[Exercise instructions]
Could you filter the data below down to the lines that hold the word "flashlight"?

[Extracted information]
★ ★ ★ ★

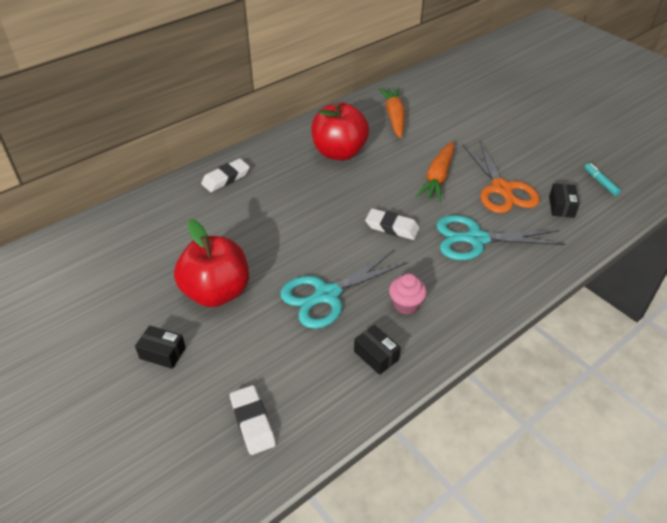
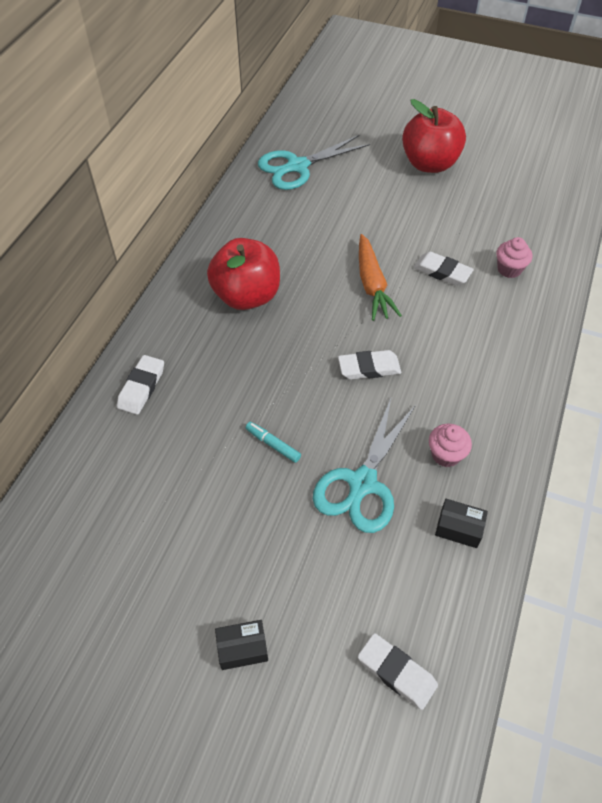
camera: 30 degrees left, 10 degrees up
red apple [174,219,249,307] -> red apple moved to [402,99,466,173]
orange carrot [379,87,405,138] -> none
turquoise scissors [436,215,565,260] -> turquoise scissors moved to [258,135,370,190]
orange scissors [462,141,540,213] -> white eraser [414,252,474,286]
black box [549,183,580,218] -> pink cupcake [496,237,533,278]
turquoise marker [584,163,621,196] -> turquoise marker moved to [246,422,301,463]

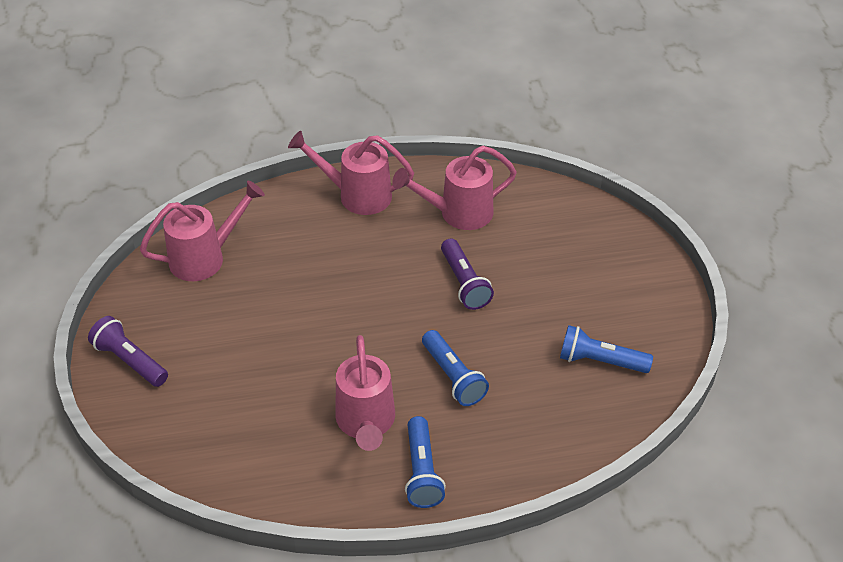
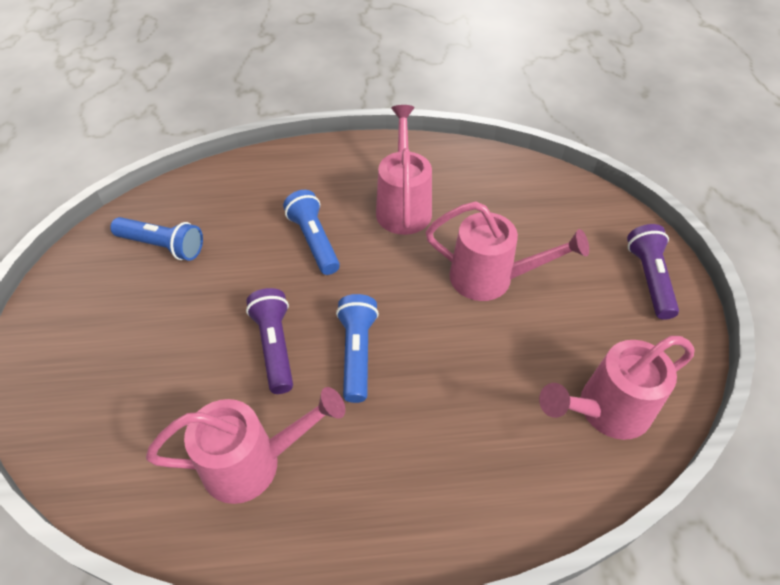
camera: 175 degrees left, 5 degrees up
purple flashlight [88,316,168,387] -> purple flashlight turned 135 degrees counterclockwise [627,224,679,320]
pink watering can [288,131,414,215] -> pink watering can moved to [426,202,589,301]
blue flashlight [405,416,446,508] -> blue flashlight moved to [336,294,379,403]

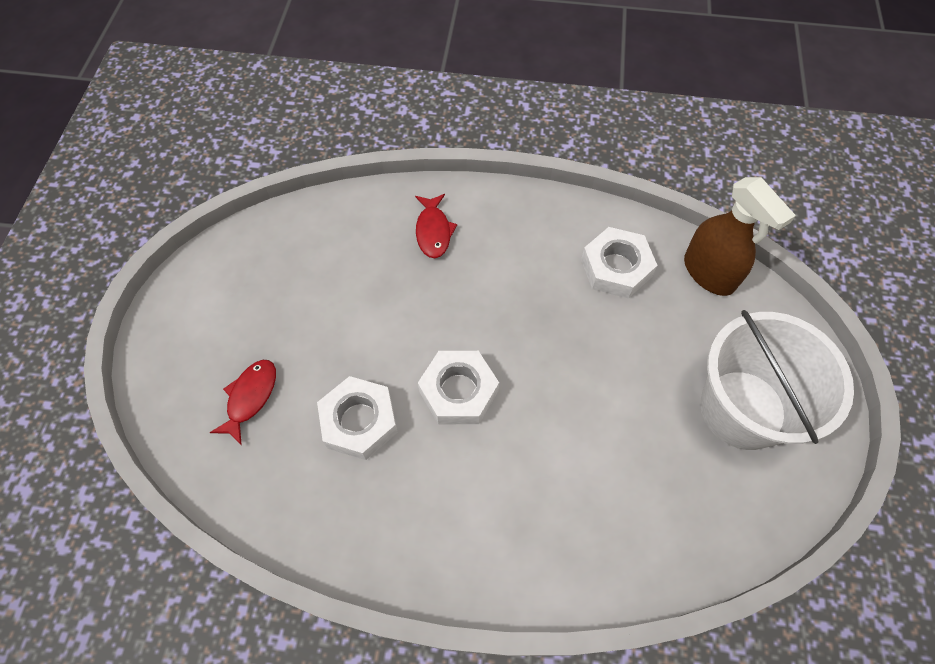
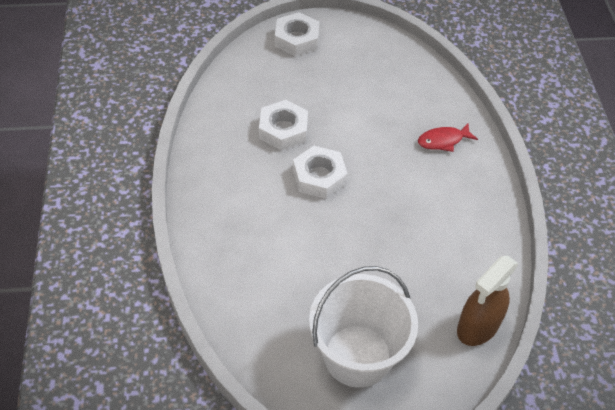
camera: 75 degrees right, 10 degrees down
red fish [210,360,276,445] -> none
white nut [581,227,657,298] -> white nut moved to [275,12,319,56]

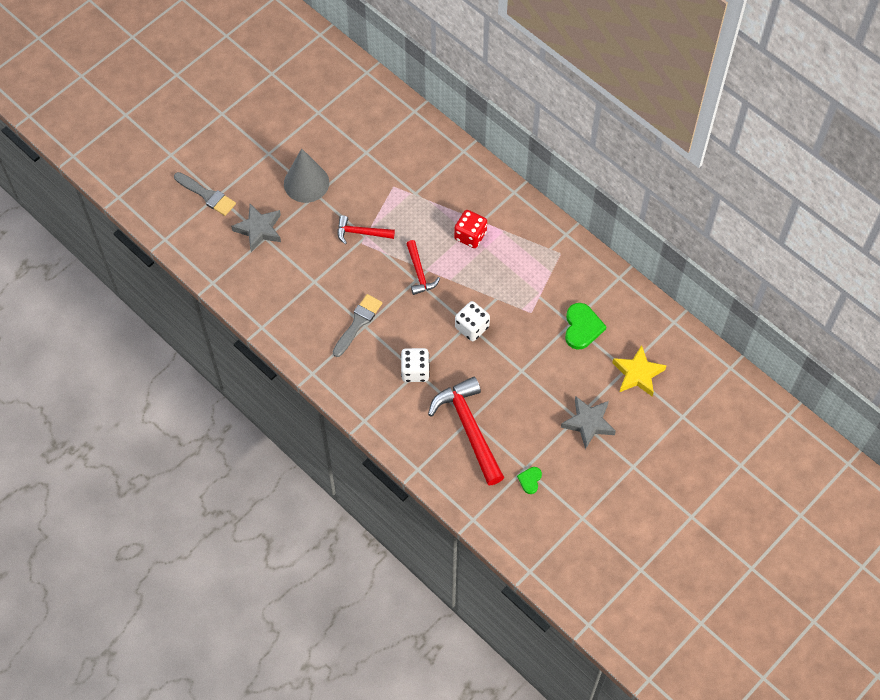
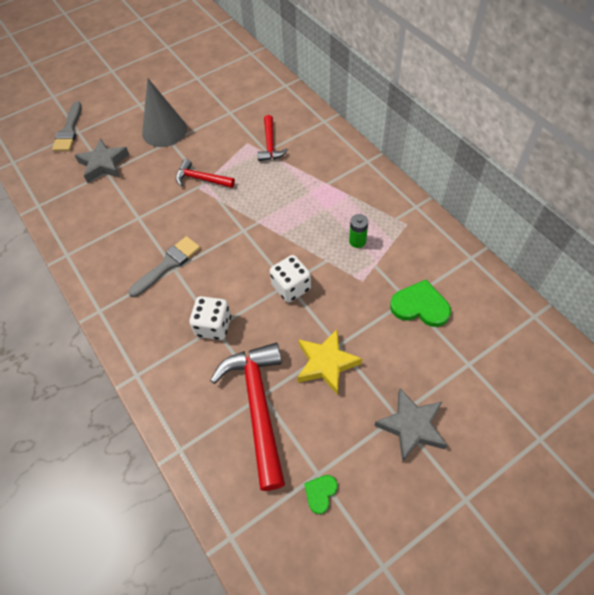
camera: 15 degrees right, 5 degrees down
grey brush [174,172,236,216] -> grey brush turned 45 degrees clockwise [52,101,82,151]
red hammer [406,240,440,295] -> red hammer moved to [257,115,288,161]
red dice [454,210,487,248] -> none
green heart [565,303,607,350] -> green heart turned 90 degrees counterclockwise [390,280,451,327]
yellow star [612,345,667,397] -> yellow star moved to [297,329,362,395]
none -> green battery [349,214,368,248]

★ ★ ★ ★

[Written response]
purple flashlight [88,316,168,387] -> purple flashlight turned 135 degrees counterclockwise [627,224,679,320]
blue flashlight [405,416,446,508] -> blue flashlight moved to [336,294,379,403]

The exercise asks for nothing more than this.